Assignment: Print the data below exactly, but only the lines from the one containing "gone: caja/amarillo 692,192" down to the one containing "gone: tenedor/amarillo 383,293", inclusive.

Data extract:

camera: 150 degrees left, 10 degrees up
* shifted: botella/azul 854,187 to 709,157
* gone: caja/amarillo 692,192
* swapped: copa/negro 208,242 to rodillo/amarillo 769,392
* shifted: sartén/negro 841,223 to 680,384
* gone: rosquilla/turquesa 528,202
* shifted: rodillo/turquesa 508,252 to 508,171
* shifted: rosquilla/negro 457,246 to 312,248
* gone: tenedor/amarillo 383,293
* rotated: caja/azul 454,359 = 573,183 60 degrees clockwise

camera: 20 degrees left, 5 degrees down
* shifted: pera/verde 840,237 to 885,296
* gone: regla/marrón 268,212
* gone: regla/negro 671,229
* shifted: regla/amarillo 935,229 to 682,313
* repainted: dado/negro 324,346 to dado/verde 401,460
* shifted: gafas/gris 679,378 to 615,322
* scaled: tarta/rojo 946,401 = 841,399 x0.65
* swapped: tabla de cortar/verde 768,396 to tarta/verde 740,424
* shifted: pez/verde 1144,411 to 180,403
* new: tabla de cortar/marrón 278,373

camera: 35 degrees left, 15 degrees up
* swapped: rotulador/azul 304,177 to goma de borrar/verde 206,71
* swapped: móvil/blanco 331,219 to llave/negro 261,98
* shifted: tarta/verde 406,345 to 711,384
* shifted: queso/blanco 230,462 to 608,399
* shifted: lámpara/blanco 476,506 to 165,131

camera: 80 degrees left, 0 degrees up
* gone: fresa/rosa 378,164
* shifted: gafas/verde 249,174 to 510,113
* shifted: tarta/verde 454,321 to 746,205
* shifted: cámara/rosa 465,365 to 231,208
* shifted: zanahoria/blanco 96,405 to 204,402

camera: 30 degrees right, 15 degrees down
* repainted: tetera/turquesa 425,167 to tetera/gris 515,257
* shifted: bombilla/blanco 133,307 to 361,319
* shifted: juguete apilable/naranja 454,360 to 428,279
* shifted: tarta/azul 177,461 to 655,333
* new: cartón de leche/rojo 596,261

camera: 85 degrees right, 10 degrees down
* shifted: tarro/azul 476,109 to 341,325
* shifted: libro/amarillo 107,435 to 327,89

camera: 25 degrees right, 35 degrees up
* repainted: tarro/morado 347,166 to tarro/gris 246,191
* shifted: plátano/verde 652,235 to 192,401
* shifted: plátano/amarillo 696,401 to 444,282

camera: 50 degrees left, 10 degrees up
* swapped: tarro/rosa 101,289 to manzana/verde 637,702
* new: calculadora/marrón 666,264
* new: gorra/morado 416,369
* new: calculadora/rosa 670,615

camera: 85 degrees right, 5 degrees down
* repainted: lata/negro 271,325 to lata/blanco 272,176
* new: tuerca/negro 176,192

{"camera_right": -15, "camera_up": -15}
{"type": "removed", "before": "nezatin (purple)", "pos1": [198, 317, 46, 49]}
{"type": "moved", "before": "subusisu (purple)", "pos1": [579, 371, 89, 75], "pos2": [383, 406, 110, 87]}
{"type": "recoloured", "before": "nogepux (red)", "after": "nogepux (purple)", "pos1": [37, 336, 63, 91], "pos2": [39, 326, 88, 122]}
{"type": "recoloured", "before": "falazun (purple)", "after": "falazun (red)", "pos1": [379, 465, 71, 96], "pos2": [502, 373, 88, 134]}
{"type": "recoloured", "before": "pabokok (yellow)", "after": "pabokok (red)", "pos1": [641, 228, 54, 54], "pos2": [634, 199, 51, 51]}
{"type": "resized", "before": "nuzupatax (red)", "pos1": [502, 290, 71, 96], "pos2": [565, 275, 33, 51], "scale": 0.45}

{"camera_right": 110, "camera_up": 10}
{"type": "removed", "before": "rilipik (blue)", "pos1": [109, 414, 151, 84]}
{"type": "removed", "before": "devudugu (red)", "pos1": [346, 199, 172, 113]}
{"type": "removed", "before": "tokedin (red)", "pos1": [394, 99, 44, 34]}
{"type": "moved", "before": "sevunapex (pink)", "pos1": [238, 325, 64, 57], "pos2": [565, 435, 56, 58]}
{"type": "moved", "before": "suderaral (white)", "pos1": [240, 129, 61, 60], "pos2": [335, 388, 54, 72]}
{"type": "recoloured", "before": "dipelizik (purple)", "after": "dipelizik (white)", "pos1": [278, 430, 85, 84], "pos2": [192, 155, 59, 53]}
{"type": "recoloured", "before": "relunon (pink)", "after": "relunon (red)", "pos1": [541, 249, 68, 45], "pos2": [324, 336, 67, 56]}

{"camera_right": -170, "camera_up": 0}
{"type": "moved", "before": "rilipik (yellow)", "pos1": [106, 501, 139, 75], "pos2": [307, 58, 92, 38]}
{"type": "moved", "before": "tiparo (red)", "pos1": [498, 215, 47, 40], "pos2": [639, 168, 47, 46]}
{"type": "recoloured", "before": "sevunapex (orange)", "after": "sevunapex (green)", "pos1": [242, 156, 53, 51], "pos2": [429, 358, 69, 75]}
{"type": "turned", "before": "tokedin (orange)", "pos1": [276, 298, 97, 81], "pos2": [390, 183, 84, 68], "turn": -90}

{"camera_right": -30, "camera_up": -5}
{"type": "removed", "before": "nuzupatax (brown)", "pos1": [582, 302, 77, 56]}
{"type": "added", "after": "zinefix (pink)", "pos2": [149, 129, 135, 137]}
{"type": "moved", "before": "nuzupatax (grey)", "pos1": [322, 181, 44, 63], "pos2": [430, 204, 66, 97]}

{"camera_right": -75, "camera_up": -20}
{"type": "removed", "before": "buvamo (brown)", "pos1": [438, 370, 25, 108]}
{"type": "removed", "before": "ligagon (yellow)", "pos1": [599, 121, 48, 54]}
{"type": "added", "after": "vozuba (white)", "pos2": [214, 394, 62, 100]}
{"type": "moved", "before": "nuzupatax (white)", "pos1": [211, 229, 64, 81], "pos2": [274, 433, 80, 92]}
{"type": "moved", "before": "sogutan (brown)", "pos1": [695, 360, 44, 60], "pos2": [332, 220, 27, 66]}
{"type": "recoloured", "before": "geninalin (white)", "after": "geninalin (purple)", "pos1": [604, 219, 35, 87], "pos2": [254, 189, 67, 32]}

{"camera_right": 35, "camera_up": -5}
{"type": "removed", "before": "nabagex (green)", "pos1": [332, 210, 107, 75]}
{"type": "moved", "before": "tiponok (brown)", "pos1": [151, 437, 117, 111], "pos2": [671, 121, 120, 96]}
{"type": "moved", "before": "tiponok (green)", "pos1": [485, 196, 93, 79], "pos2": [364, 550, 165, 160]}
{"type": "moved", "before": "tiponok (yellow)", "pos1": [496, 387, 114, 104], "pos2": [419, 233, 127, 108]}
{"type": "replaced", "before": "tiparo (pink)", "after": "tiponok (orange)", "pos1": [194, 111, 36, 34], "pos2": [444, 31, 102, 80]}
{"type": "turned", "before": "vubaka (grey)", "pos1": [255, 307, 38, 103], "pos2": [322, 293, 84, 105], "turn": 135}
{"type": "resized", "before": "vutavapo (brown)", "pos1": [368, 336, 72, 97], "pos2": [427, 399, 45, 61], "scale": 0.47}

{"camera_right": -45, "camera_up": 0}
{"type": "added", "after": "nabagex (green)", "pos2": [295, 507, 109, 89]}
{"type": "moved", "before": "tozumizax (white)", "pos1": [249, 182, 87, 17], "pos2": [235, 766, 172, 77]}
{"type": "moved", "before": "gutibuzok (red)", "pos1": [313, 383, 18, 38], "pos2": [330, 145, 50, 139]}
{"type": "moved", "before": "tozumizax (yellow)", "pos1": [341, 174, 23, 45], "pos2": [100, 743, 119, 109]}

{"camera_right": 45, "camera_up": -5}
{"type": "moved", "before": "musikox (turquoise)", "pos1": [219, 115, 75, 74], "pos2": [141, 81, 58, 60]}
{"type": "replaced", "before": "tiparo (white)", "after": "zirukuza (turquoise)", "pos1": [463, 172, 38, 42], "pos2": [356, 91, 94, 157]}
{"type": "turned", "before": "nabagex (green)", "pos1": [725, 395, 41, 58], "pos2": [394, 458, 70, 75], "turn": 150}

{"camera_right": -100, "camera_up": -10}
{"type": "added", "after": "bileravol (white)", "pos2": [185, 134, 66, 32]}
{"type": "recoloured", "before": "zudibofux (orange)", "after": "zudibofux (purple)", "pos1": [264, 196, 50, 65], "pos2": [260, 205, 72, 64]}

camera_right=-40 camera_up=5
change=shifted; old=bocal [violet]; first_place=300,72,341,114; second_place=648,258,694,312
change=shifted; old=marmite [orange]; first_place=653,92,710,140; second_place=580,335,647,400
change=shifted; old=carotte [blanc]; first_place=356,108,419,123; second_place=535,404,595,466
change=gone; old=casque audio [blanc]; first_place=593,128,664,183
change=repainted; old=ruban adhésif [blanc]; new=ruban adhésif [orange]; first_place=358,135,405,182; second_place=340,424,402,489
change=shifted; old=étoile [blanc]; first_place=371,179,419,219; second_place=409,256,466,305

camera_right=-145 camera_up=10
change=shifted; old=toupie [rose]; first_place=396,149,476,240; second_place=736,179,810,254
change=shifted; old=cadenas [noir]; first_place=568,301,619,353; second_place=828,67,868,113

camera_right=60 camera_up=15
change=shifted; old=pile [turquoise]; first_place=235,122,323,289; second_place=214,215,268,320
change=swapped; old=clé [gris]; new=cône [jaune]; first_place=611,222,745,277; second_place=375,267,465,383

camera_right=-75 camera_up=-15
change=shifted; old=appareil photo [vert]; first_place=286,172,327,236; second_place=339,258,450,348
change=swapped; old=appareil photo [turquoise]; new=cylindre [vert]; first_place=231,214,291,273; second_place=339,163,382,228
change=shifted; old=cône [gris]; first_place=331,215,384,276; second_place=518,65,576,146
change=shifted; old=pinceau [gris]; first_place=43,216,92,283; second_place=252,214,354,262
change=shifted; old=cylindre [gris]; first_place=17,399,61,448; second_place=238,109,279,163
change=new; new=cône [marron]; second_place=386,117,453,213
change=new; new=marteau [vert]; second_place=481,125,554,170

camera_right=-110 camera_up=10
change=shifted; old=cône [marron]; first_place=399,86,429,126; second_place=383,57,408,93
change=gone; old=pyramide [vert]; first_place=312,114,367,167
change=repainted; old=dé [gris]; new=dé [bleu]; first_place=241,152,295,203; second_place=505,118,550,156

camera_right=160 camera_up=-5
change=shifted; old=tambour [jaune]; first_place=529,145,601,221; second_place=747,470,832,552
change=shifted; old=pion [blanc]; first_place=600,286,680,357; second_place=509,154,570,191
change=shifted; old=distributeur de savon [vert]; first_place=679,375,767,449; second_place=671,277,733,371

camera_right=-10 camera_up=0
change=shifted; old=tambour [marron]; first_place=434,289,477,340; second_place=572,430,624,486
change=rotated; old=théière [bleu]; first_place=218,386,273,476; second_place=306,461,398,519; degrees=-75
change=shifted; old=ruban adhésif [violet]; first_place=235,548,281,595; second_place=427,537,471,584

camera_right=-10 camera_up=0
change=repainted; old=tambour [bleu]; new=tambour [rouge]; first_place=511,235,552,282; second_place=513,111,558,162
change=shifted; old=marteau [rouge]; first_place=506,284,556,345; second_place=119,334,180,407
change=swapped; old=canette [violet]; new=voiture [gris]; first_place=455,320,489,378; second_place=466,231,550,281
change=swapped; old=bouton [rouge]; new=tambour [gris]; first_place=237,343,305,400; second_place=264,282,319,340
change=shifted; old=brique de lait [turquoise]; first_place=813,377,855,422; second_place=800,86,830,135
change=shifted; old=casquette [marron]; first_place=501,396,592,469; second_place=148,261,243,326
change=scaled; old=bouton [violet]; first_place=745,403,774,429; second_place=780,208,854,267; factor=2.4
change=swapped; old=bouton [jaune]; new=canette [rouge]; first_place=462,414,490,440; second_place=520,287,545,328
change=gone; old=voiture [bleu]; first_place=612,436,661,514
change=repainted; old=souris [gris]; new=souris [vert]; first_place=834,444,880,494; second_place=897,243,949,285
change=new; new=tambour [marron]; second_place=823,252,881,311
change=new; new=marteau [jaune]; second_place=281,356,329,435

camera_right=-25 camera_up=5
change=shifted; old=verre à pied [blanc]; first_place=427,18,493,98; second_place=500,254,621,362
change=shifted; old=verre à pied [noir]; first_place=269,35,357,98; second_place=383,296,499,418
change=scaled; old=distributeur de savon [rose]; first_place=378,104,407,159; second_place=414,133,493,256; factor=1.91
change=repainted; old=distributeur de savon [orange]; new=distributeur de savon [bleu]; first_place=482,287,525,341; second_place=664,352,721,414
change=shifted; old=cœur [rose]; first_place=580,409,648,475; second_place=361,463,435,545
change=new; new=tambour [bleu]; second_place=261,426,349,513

Solution to the problem:
* gone: caja/amarillo 692,192
* swapped: copa/negro 208,242 to rodillo/amarillo 769,392
* shifted: sartén/negro 841,223 to 680,384
* gone: rosquilla/turquesa 528,202
* shifted: rodillo/turquesa 508,252 to 508,171
* shifted: rosquilla/negro 457,246 to 312,248
* gone: tenedor/amarillo 383,293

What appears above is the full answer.